((
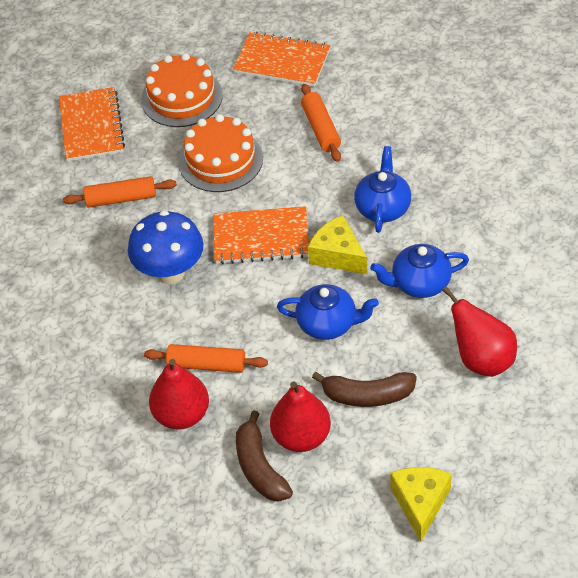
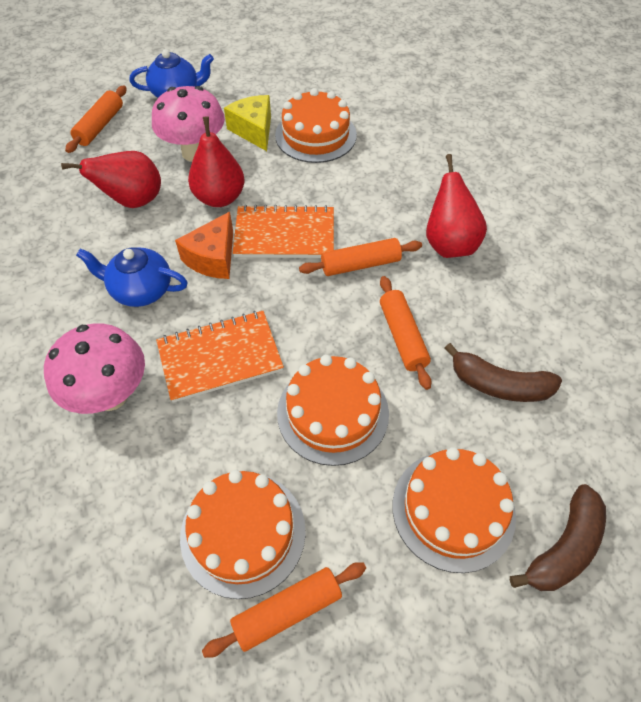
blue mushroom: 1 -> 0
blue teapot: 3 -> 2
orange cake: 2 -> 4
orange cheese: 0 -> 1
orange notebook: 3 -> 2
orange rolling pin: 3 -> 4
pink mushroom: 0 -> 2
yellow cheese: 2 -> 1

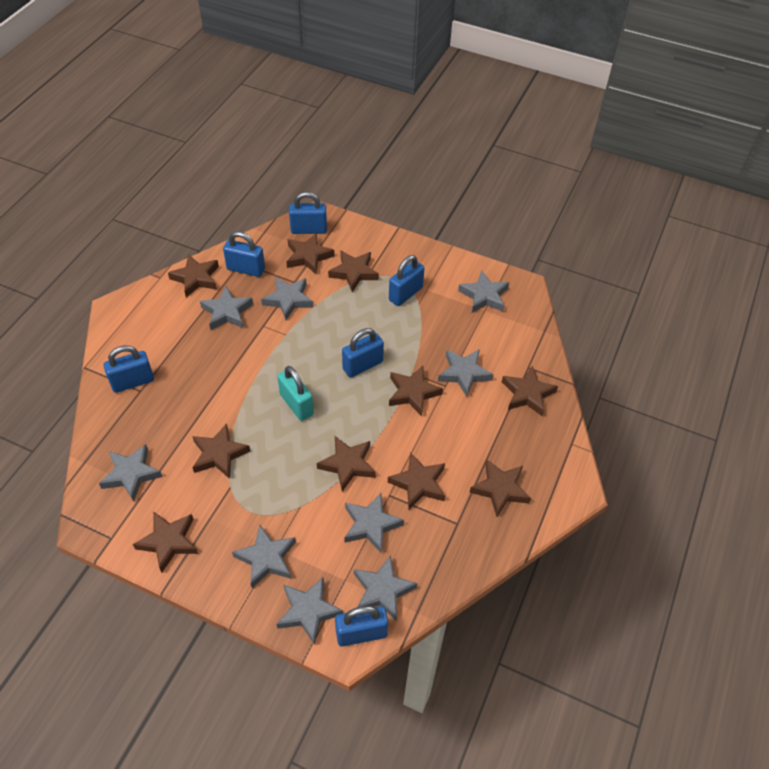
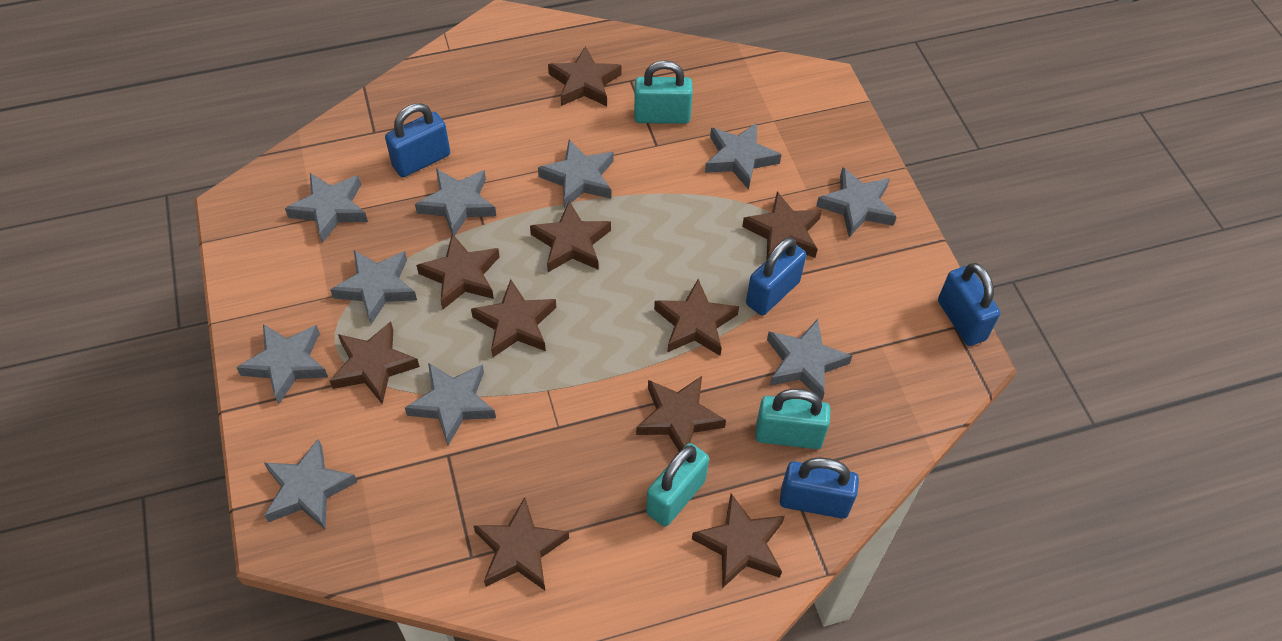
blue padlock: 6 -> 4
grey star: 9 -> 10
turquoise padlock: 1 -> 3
))
((
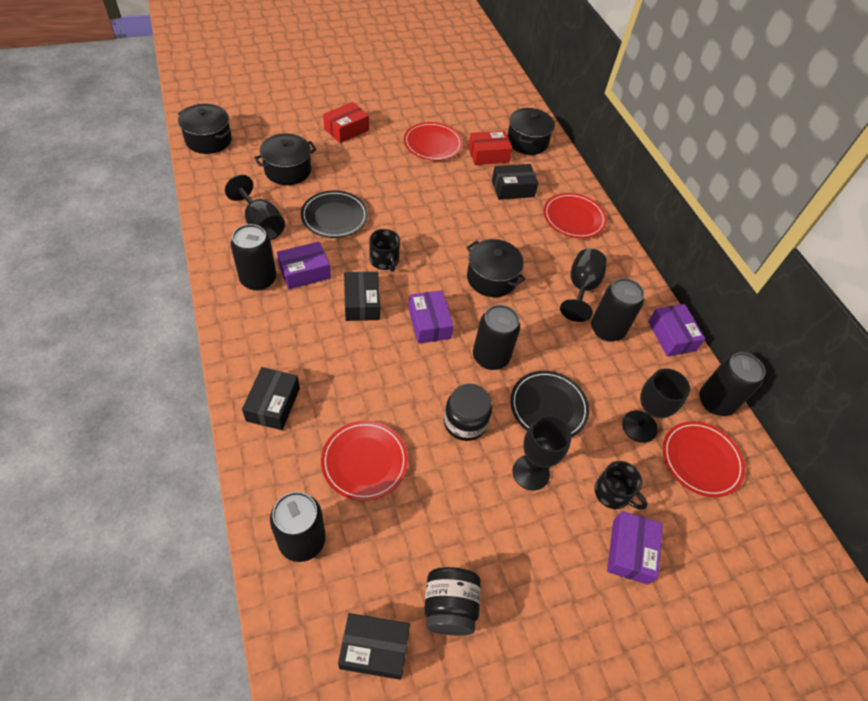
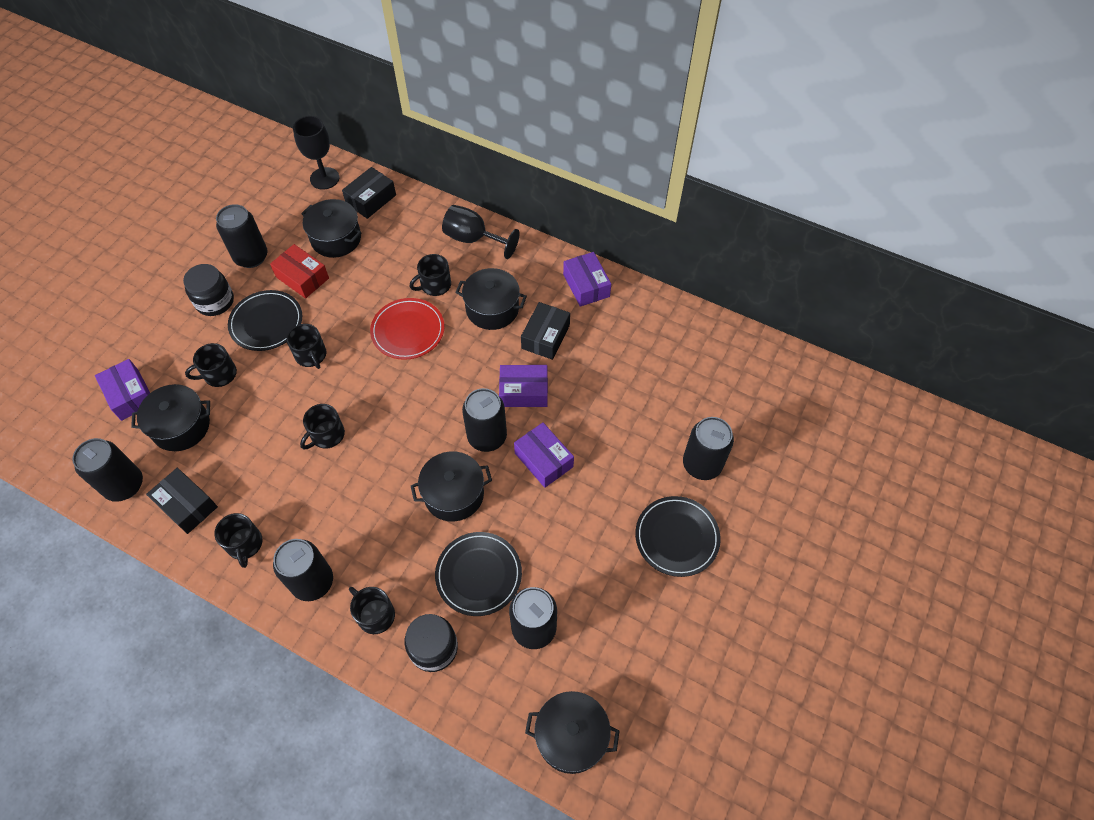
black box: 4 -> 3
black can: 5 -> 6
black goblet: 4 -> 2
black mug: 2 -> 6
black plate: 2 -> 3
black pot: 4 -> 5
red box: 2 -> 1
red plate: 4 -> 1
))
- **Work to complete**
Your answer should be the exact lines above from the one with "black goblet: 4 -> 2" through the one with "red plate: 4 -> 1", both included, and nothing besides.

- **Output of the task**
black goblet: 4 -> 2
black mug: 2 -> 6
black plate: 2 -> 3
black pot: 4 -> 5
red box: 2 -> 1
red plate: 4 -> 1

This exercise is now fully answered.